◆ **EXERCISE DESCRIPTION**: Rewrite everything from the start of the records down to the line that contains "5: (323, 229)", changing "top-left" to "upper-left" and keeping the rest unchanged.

◆ **RECORDS PROVIDED**:
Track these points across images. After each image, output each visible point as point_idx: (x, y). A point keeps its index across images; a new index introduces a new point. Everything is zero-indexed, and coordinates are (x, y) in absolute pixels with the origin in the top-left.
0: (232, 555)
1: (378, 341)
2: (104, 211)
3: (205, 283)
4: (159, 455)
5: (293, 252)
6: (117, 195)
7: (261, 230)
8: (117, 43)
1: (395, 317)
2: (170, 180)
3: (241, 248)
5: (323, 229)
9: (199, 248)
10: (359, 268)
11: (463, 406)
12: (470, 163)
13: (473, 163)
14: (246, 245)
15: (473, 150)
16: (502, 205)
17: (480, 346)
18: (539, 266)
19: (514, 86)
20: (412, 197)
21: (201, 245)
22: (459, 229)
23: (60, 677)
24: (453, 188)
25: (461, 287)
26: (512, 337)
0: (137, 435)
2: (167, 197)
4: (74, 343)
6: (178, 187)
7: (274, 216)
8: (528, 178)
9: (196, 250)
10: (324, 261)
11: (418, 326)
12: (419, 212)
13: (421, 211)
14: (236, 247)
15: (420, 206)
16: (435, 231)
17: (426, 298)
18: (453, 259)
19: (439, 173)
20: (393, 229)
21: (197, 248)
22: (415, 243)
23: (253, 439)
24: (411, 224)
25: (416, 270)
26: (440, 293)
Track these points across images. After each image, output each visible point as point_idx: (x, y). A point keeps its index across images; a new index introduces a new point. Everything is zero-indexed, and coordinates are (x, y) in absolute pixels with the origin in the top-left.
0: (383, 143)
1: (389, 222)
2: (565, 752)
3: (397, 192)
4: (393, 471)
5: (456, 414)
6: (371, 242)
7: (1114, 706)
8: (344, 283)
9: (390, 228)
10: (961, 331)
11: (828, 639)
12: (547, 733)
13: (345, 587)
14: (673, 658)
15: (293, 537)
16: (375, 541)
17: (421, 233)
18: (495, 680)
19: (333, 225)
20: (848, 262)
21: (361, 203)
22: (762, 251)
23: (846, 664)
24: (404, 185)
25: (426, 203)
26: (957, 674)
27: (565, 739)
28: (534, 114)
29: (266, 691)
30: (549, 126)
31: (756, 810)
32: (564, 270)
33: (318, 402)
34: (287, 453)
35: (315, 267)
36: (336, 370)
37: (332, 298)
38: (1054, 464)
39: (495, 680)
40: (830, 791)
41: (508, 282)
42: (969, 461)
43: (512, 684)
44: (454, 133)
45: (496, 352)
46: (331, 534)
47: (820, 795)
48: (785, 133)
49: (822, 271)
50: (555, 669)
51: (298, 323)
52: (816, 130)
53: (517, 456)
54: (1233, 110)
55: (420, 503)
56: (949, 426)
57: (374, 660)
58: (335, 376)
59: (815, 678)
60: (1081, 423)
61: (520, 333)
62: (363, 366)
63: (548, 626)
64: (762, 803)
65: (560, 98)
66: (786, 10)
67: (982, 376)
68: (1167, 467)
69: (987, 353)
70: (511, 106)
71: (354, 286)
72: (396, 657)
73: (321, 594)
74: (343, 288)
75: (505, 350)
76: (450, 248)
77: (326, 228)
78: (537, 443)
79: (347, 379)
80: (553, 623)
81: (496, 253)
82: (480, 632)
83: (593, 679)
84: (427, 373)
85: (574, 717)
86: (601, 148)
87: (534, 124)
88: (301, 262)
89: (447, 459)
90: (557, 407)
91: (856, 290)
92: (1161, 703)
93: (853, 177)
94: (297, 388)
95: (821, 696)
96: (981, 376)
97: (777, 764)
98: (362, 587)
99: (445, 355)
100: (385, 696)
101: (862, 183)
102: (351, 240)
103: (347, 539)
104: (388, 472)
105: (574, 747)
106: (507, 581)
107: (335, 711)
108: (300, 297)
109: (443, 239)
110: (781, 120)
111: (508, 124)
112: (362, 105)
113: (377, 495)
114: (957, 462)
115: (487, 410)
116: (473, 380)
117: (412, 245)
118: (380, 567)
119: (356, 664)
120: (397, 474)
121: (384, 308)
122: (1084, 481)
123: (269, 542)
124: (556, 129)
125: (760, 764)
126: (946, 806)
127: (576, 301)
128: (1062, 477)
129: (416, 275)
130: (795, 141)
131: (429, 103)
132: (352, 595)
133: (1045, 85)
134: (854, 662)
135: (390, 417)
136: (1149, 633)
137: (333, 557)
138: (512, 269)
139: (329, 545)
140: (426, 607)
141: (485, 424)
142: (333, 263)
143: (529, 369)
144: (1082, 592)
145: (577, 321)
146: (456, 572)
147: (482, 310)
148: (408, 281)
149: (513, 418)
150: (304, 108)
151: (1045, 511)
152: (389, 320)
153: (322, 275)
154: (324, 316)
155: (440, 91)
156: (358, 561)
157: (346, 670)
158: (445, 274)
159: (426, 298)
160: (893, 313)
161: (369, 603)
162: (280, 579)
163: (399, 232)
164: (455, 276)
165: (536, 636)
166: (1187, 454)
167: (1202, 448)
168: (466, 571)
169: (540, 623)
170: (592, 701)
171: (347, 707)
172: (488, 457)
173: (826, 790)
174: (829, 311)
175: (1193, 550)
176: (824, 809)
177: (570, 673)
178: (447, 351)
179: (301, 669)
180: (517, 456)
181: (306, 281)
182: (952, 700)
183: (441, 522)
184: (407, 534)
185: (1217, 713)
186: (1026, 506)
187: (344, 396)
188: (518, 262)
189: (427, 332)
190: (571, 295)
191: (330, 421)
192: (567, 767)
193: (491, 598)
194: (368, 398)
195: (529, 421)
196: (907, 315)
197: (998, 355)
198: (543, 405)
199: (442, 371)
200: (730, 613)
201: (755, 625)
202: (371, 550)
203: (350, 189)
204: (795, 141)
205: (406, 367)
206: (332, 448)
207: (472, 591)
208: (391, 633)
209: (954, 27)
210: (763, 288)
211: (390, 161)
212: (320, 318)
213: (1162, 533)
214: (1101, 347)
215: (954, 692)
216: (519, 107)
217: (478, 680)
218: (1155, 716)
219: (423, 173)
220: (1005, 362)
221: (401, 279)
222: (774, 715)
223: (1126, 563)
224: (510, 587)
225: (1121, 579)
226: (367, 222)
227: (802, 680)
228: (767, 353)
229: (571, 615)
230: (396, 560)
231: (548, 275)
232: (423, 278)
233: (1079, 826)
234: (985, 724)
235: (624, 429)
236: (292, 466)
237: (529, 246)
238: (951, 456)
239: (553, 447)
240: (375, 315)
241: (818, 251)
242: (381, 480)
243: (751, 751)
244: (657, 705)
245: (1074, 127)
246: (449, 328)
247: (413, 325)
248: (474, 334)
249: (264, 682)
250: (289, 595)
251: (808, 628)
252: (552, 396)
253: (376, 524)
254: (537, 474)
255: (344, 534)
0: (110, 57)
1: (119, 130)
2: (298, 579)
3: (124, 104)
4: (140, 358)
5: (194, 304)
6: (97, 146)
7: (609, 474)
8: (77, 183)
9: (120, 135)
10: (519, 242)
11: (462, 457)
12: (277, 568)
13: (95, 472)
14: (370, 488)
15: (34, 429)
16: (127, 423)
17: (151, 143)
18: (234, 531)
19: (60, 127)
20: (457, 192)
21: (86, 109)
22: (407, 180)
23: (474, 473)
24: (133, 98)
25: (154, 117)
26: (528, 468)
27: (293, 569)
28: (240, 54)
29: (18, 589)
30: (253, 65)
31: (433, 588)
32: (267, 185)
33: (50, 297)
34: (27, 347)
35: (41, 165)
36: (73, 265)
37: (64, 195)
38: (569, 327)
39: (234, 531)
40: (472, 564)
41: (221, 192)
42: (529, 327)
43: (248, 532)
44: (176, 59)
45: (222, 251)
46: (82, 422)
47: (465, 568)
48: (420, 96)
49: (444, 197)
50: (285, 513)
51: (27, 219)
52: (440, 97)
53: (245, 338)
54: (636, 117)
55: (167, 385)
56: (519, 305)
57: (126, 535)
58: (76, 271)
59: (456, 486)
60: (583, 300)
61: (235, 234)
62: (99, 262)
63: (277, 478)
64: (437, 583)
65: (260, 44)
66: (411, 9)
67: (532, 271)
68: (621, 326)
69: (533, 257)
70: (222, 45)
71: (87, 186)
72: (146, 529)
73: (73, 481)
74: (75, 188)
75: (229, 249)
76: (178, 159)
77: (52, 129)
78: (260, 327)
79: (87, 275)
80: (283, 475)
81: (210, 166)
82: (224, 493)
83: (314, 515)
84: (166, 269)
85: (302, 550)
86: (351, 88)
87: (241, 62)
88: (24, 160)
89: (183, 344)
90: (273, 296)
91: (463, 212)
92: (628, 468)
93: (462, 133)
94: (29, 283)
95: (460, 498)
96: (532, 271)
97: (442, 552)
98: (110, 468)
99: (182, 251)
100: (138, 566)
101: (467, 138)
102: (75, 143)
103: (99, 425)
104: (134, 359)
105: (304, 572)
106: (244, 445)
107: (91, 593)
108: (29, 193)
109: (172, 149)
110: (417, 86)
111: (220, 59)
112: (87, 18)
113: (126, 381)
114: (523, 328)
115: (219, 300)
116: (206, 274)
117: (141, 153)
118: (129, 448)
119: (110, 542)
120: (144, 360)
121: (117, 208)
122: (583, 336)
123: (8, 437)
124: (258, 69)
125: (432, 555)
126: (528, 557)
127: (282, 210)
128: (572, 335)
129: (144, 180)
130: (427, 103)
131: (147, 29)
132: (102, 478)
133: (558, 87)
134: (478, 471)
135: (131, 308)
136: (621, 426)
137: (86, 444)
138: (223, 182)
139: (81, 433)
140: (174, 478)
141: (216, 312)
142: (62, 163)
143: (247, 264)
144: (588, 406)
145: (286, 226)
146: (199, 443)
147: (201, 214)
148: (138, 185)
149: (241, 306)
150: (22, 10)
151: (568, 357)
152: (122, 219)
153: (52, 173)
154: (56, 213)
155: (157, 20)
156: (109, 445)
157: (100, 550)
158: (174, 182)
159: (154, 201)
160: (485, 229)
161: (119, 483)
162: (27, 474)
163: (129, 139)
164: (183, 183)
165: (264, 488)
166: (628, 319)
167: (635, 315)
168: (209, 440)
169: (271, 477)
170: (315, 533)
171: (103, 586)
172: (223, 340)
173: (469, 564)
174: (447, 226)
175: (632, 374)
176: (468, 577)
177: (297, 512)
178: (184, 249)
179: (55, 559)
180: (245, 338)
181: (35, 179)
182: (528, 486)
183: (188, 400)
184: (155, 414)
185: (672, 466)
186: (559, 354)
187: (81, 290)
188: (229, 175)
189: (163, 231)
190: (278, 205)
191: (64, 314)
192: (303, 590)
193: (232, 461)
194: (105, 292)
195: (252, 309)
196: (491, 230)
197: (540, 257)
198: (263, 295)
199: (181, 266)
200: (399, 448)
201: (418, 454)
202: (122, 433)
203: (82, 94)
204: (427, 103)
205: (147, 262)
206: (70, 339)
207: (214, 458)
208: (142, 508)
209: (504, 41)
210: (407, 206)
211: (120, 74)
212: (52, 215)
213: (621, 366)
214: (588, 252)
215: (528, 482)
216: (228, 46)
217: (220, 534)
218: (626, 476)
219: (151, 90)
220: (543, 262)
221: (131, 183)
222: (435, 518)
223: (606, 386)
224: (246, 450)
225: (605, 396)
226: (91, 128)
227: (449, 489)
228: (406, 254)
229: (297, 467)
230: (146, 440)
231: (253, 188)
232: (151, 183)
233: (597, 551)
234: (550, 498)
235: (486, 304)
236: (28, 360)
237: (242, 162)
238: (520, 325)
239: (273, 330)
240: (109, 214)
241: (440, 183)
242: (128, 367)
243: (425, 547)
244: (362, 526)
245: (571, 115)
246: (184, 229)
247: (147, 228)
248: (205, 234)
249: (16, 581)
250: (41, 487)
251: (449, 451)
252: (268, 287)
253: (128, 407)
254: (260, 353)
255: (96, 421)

◆ **SOLUTION FOR THIS TASK**:
Track these points across images. After each image, output each visible point as point_idx: (x, y). A point keeps its index across images; a new index introduces a new point. Everything is zero-indexed, and coordinates are (x, y) in absolute pixels with the origin in the upper-left.
0: (232, 555)
1: (378, 341)
2: (104, 211)
3: (205, 283)
4: (159, 455)
5: (293, 252)
6: (117, 195)
7: (261, 230)
8: (117, 43)
1: (395, 317)
2: (170, 180)
3: (241, 248)
5: (323, 229)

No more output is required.